▶ _Task statement_
A verbatim restatement of the data, free of pictures, is what you should output.

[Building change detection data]

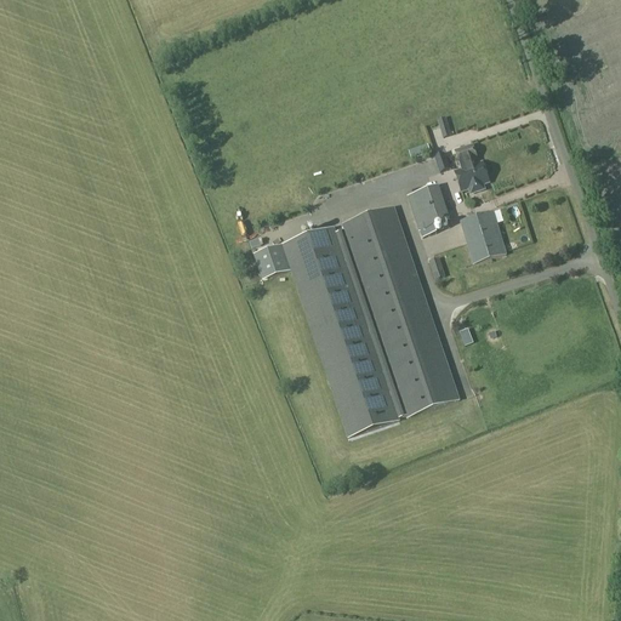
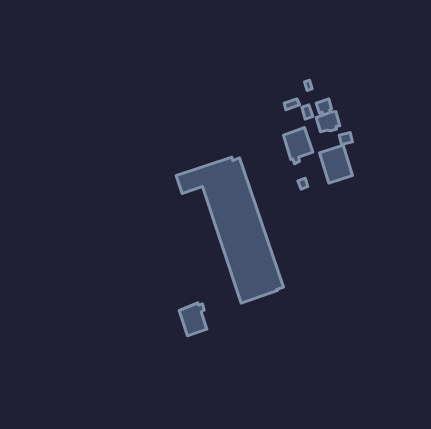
building: [342,205,460,415] -> none
building: none -> [179,303,207,336]

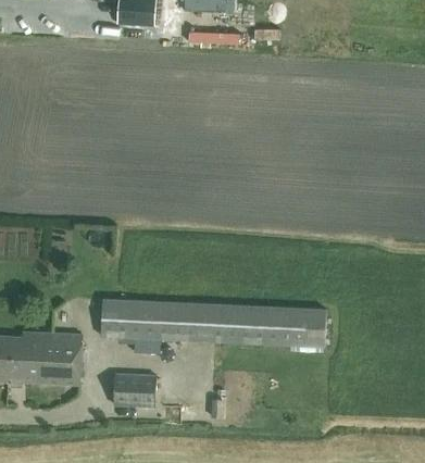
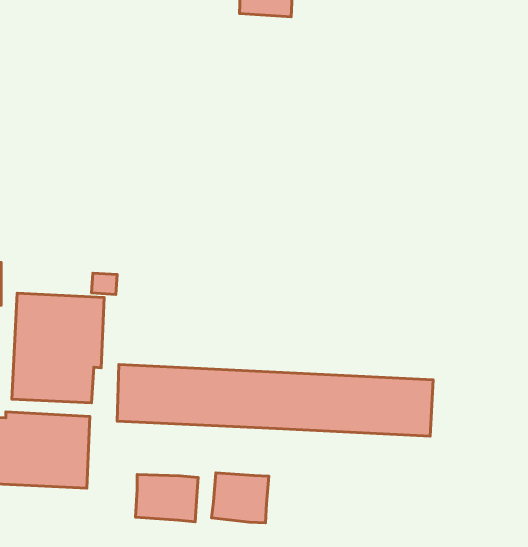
building: none -> [12,293,104,403]
building: none -> [211,473,269,523]

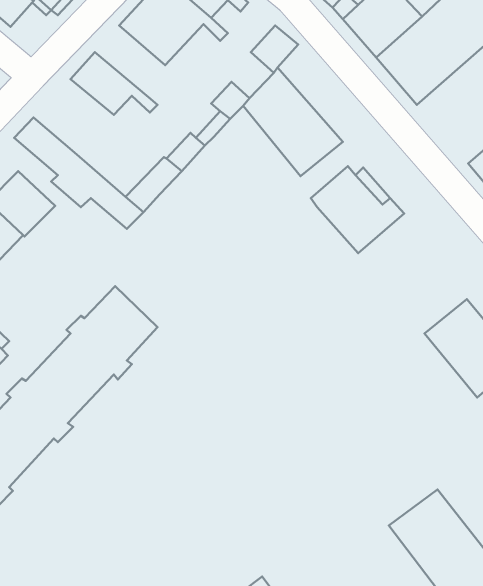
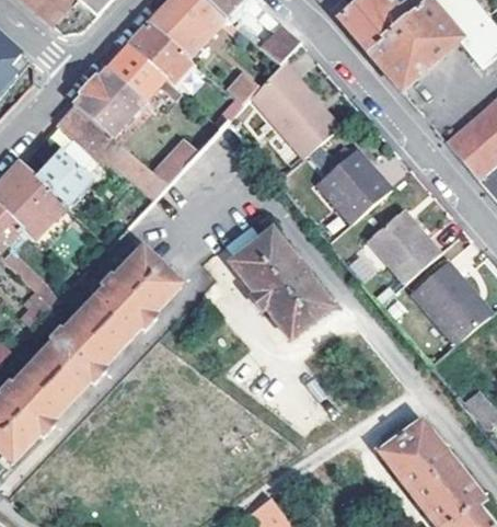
building: none -> [126,24,194,85]
building: none -> [73,70,142,135]
building: none -> [365,206,437,280]
building: none -> [228,229,330,337]

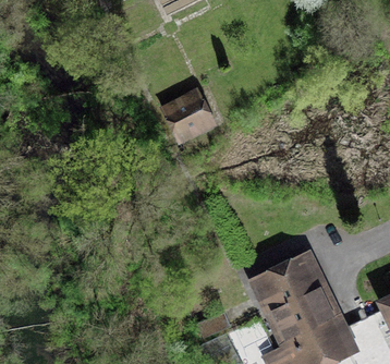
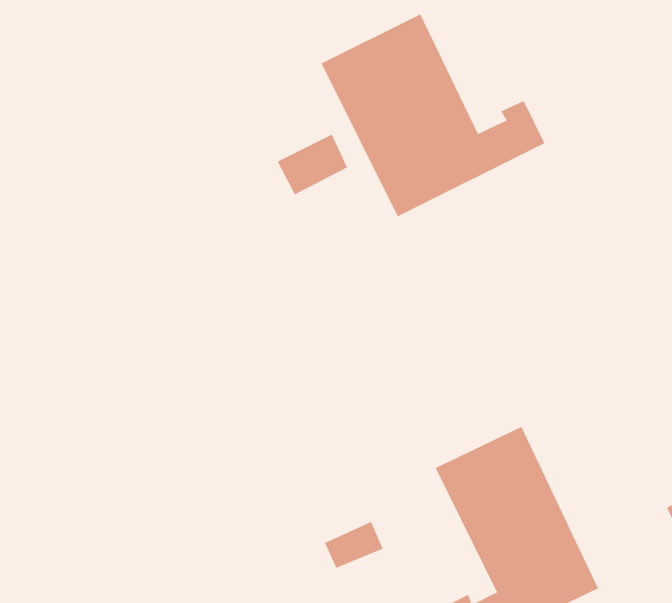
building: none -> [321,14,545,217]

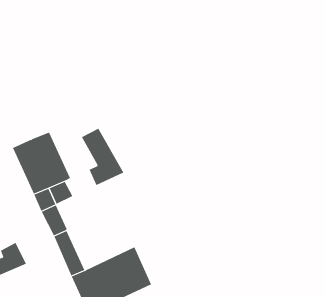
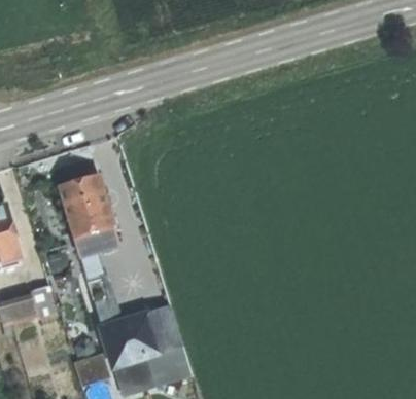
building: [81,128,124,186] -> none

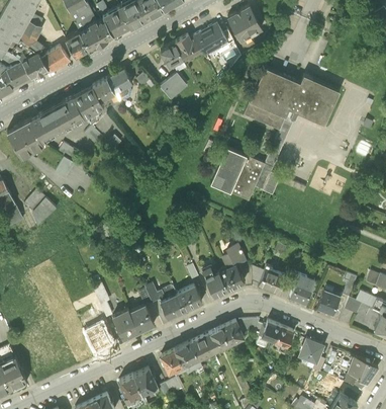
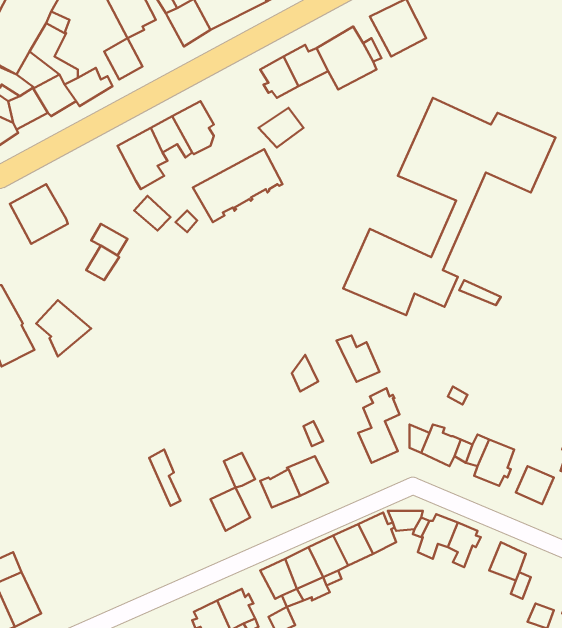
building: [80,17,114,48] -> none
building: [30,96,85,141] -> [193,149,282,222]
building: [202,267,228,296] -> [337,335,380,382]
building: [113,309,139,338] -> none
building: [87,324,112,351] -> none

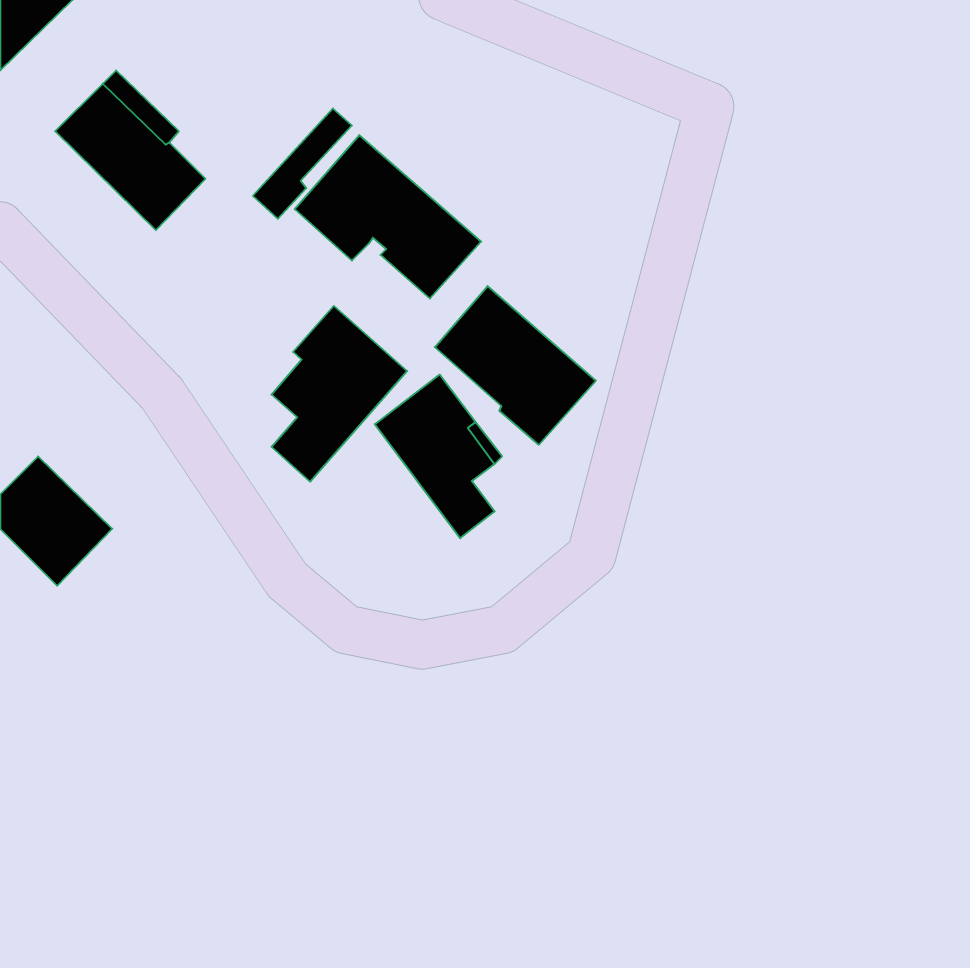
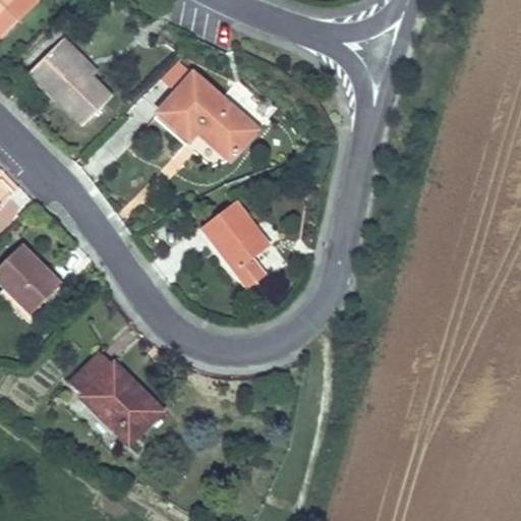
building: [435,286,596,445] -> none
building: [271,306,407,482] -> none
building: none -> [69,351,162,444]

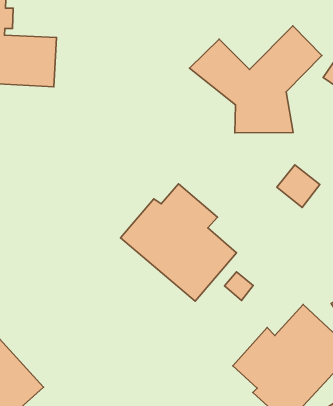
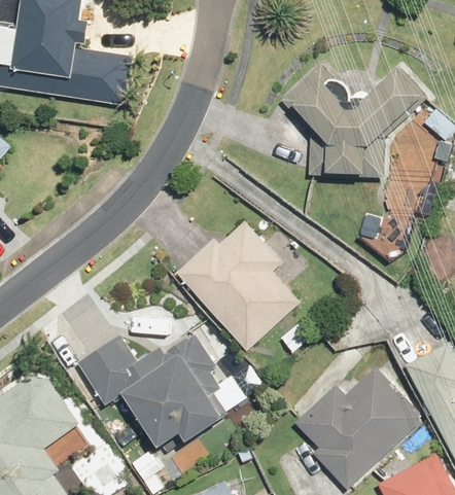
building: none -> [80,334,259,449]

▶ _Answer to this exercise_
building: [342,205,460,415] -> none
building: none -> [179,303,207,336]

building: none -> [12,293,104,403]
building: none -> [211,473,269,523]

building: none -> [126,24,194,85]
building: none -> [73,70,142,135]
building: none -> [365,206,437,280]
building: none -> [228,229,330,337]

building: none -> [321,14,545,217]

building: [81,128,124,186] -> none

building: [80,17,114,48] -> none
building: [30,96,85,141] -> [193,149,282,222]
building: [202,267,228,296] -> [337,335,380,382]
building: [113,309,139,338] -> none
building: [87,324,112,351] -> none

building: [435,286,596,445] -> none
building: [271,306,407,482] -> none
building: none -> [69,351,162,444]

building: none -> [80,334,259,449]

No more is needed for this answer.